(PROVIDED MATERIAL)
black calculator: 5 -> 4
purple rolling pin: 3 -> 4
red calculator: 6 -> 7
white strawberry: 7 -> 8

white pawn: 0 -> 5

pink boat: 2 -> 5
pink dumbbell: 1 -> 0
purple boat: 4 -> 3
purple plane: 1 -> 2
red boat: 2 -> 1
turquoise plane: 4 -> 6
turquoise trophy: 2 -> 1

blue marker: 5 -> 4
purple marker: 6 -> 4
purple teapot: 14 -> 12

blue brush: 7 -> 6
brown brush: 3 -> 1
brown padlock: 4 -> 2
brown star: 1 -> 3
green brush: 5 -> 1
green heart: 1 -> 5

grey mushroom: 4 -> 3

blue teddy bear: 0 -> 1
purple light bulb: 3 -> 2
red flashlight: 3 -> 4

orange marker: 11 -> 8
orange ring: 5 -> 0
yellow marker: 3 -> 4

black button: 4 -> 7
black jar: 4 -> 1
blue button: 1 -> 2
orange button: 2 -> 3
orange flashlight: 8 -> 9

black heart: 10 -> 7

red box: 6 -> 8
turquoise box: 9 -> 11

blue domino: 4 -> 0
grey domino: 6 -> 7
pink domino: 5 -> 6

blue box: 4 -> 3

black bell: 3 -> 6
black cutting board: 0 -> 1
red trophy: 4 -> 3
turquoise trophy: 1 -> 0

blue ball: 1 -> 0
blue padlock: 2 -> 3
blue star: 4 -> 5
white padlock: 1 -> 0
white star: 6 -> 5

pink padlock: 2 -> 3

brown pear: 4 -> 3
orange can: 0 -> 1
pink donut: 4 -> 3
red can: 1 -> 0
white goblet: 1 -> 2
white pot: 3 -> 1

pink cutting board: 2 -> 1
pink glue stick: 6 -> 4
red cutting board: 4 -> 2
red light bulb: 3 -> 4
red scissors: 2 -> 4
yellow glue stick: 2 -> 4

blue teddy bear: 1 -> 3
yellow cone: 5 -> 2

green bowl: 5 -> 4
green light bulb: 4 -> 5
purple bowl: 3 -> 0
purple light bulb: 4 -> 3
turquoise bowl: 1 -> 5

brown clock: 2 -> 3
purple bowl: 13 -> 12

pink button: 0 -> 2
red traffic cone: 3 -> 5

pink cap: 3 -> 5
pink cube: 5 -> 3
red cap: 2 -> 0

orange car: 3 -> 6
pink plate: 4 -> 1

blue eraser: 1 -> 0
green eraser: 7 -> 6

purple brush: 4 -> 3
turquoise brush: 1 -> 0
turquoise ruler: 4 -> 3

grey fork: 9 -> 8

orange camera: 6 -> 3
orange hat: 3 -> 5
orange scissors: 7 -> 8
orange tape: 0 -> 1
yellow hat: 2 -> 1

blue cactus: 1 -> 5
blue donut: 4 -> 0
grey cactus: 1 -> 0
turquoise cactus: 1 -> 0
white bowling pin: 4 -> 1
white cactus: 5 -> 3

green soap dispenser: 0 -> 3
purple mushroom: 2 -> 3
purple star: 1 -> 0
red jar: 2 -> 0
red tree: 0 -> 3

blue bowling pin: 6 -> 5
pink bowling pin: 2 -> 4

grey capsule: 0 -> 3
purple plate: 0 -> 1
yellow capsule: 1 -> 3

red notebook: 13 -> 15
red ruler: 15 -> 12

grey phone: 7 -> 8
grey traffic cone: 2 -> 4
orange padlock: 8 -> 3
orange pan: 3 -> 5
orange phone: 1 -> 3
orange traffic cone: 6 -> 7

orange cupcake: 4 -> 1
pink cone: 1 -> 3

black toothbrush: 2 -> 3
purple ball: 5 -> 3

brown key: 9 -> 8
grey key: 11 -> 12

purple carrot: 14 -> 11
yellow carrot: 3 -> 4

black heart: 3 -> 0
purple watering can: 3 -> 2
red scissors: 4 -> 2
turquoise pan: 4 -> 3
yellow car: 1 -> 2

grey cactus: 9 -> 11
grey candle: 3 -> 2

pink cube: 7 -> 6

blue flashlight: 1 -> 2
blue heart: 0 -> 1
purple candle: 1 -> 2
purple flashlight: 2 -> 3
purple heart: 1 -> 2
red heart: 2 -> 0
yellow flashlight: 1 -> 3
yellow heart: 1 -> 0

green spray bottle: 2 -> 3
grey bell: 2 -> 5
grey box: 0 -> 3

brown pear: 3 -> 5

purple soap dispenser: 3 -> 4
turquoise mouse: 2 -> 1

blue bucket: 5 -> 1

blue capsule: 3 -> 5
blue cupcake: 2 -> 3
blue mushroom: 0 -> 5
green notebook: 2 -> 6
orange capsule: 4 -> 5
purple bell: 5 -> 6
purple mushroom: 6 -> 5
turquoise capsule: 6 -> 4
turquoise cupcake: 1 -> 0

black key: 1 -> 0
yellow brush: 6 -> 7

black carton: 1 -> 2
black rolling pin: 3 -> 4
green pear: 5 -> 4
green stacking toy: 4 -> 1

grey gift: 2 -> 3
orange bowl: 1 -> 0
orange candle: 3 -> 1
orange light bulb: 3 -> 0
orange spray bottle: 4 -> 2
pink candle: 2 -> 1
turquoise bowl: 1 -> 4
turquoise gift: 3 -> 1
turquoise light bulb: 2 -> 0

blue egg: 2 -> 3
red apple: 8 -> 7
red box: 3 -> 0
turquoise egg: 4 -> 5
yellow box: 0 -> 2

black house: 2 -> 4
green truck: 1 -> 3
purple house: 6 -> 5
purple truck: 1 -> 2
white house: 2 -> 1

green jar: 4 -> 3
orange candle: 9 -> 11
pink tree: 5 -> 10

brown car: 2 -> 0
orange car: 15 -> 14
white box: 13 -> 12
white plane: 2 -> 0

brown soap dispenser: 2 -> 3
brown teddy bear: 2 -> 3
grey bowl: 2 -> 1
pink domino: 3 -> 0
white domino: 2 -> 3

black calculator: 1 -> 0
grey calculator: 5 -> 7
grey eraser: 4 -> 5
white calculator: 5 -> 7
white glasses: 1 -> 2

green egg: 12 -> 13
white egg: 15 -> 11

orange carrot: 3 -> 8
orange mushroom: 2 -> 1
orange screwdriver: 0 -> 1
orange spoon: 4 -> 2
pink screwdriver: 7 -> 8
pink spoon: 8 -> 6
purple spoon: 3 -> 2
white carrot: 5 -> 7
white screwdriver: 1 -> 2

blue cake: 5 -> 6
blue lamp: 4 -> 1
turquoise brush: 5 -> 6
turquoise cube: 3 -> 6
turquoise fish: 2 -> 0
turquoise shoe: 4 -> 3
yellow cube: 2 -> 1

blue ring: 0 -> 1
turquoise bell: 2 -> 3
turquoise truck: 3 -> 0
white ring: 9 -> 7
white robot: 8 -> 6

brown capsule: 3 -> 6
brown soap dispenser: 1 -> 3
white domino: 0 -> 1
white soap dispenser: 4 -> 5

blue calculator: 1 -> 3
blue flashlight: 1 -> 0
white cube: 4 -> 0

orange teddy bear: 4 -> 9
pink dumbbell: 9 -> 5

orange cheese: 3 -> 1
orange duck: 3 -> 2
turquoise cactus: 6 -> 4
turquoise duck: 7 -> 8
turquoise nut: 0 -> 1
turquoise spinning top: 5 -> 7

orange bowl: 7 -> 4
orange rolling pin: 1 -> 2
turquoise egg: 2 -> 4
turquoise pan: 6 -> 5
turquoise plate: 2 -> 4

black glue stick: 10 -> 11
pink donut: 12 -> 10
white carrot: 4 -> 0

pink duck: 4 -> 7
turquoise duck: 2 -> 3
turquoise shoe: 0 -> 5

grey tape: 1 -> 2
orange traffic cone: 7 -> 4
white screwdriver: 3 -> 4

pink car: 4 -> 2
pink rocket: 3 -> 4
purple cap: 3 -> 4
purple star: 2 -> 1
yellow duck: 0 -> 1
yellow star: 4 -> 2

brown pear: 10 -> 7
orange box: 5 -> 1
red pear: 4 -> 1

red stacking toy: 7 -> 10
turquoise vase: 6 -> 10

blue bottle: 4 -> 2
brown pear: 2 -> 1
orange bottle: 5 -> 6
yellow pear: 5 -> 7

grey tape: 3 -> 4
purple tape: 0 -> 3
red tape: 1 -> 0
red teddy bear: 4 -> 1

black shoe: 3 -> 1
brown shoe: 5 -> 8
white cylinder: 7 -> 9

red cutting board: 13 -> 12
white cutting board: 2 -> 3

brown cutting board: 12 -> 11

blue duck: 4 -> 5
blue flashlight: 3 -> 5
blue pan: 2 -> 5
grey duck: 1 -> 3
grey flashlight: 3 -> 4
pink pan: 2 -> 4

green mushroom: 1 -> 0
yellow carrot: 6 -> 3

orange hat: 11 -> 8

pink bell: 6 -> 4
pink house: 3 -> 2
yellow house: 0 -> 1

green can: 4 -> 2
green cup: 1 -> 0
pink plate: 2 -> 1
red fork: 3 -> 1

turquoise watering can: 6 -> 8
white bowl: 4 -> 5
(End PROVIDED MATERIAL)
→ THE PROBLEM
Working from the data above, extract solely the lines from the one containing "red jar: 2 -> 0" through the one containing "yellow car: 1 -> 2", exactly as they appear, both included.

→ RESULT BELOW
red jar: 2 -> 0
red tree: 0 -> 3

blue bowling pin: 6 -> 5
pink bowling pin: 2 -> 4

grey capsule: 0 -> 3
purple plate: 0 -> 1
yellow capsule: 1 -> 3

red notebook: 13 -> 15
red ruler: 15 -> 12

grey phone: 7 -> 8
grey traffic cone: 2 -> 4
orange padlock: 8 -> 3
orange pan: 3 -> 5
orange phone: 1 -> 3
orange traffic cone: 6 -> 7

orange cupcake: 4 -> 1
pink cone: 1 -> 3

black toothbrush: 2 -> 3
purple ball: 5 -> 3

brown key: 9 -> 8
grey key: 11 -> 12

purple carrot: 14 -> 11
yellow carrot: 3 -> 4

black heart: 3 -> 0
purple watering can: 3 -> 2
red scissors: 4 -> 2
turquoise pan: 4 -> 3
yellow car: 1 -> 2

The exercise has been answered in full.